*** Opening Stored data ***

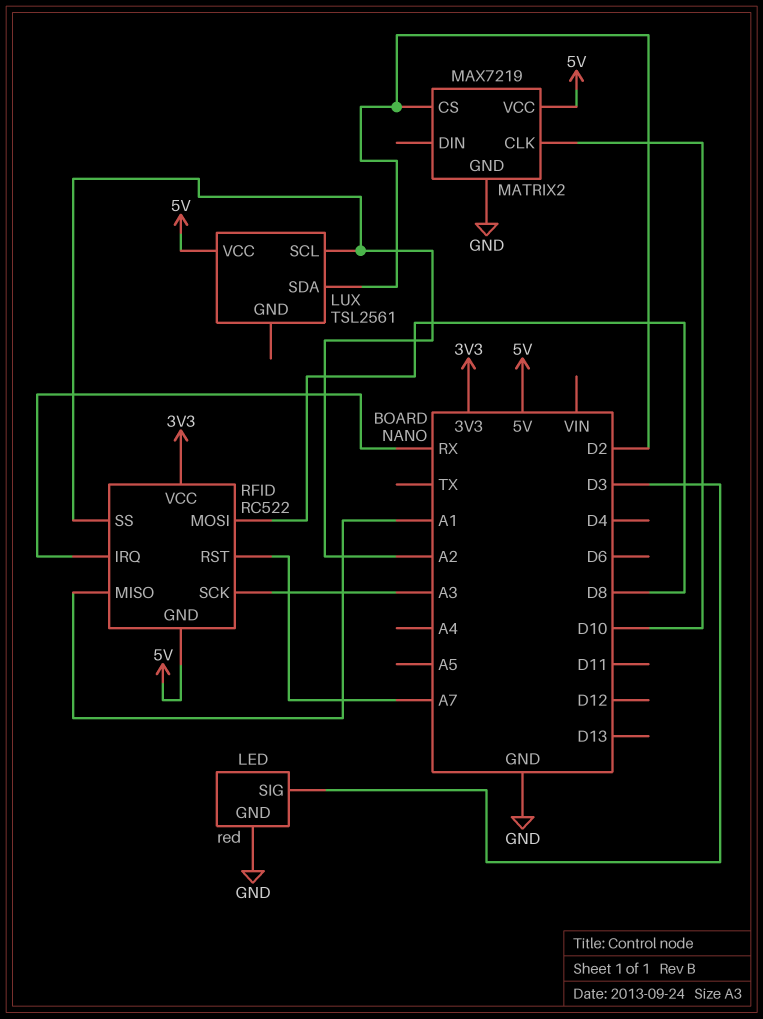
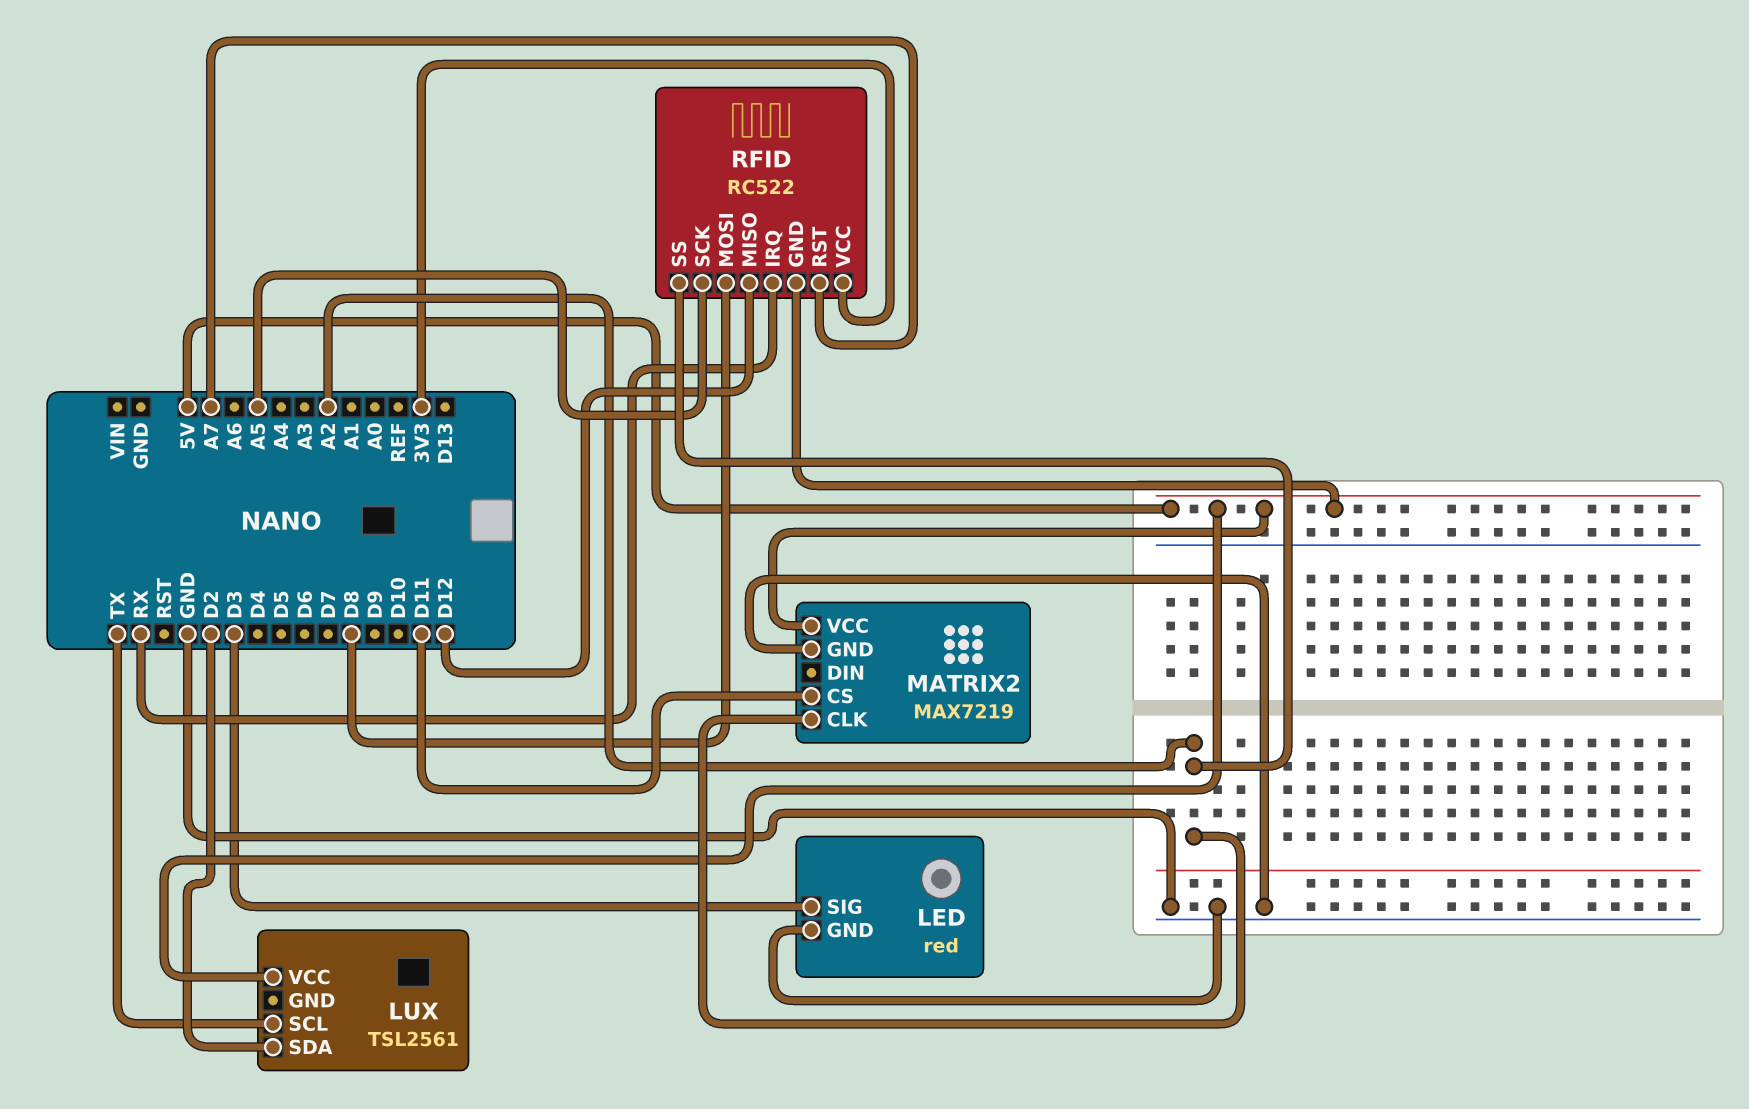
LUX pin SCL: A2 -> TX
MATRIX2 pin CLK: D10 -> A2
MATRIX2 pin CS: D2 -> D11
RFID pin MISO: A1 -> D12
RFID pin SCK: A3 -> A5

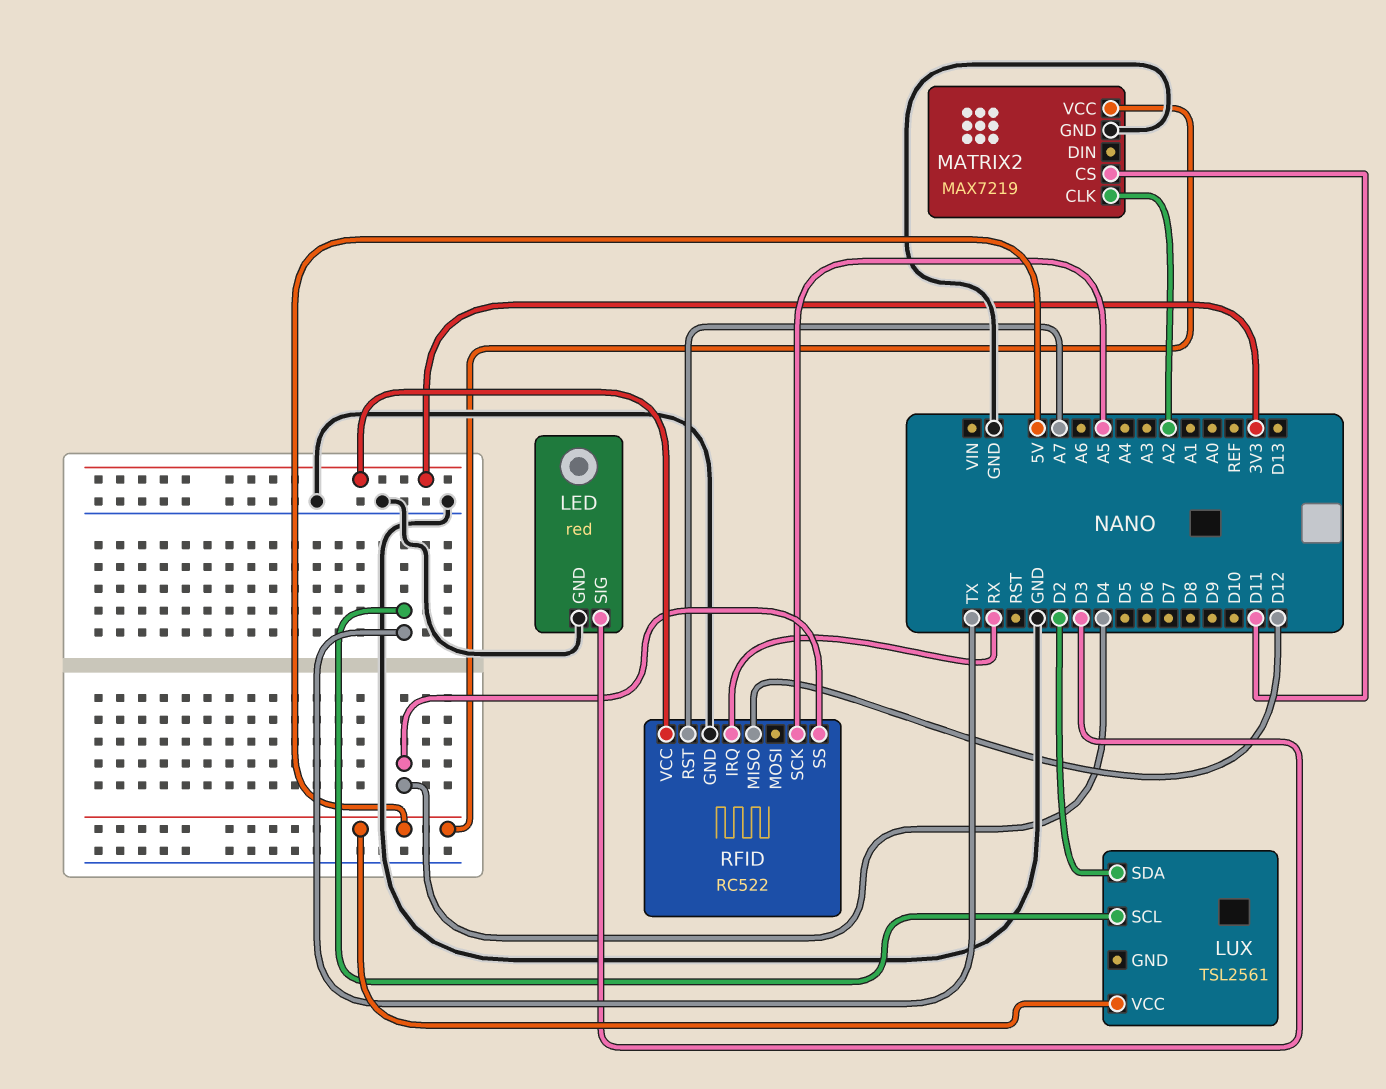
RFID pin GND: 5V -> GND
RFID pin MOSI: D8 -> none
RFID pin SS: A2 -> D4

*** Closing Stored data ***

Task item> Where a line in the entries holds the word "RFID", copy that line.

Answer space>
RFID pin MISO: A1 -> D12
RFID pin SCK: A3 -> A5
RFID pin GND: 5V -> GND
RFID pin MOSI: D8 -> none
RFID pin SS: A2 -> D4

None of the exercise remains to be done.